For every line in the records below that holds "ołówek", make a copy.

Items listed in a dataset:
········

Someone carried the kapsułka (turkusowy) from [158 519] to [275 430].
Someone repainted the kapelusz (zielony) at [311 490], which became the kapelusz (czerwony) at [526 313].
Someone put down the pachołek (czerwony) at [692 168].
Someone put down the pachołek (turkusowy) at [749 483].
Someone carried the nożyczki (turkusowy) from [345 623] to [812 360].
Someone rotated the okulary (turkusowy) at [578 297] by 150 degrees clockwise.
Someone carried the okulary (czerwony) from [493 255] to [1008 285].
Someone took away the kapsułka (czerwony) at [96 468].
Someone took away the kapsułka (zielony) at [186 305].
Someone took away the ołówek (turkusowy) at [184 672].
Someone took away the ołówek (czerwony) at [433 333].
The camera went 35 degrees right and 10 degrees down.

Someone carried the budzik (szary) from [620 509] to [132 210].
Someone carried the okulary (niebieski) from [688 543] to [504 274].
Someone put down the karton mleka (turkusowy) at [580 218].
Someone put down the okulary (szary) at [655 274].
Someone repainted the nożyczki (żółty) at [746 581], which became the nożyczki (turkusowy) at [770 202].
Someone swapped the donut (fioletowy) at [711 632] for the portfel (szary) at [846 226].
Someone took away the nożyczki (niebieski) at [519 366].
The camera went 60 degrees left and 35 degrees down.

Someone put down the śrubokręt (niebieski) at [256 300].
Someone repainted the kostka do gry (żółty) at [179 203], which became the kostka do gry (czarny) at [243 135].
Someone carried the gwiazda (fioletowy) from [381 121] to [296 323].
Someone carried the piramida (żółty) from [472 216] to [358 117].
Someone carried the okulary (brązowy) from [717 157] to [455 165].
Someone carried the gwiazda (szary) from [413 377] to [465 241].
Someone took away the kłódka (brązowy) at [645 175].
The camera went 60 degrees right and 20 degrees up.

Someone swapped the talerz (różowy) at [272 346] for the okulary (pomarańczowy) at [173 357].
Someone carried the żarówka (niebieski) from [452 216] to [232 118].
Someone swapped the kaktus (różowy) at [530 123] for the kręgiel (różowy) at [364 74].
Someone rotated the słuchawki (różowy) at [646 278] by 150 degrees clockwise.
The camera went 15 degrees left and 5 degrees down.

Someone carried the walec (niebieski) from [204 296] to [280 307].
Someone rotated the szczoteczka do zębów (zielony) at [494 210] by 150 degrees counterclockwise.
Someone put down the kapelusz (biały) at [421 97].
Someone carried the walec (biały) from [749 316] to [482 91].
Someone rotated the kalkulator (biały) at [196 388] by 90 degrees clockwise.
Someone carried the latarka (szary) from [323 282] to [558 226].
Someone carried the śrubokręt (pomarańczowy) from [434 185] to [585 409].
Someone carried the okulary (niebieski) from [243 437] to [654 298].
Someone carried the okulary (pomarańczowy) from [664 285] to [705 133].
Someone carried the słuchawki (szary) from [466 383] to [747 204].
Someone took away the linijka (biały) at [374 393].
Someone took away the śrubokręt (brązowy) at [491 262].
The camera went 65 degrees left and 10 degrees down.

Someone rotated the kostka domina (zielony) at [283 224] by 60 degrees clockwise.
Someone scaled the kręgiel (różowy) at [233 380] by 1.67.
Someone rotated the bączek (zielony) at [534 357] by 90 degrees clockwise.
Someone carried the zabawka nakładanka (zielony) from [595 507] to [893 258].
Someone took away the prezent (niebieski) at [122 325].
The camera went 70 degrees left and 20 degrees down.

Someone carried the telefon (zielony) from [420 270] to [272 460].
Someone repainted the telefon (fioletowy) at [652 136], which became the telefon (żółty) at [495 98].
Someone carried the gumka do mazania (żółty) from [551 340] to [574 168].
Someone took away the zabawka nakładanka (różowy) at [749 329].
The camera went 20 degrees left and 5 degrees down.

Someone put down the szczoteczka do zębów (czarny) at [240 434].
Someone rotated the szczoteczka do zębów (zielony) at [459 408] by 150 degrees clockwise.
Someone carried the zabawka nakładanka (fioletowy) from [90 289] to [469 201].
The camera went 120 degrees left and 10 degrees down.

········

Answer ▸
Someone took away the ołówek (turkusowy) at [184 672].
Someone took away the ołówek (czerwony) at [433 333].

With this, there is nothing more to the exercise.